[Object tracking records]
--- START ---

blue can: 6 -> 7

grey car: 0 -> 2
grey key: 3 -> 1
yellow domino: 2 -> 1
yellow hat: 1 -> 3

--- END ---

» **WORK TO BE COMPLETED**
Write out every line, unchanged, from the one containing "grey car: 0 -> 2" through the closing line of the data.

» **YOUR SOLUTION**
grey car: 0 -> 2
grey key: 3 -> 1
yellow domino: 2 -> 1
yellow hat: 1 -> 3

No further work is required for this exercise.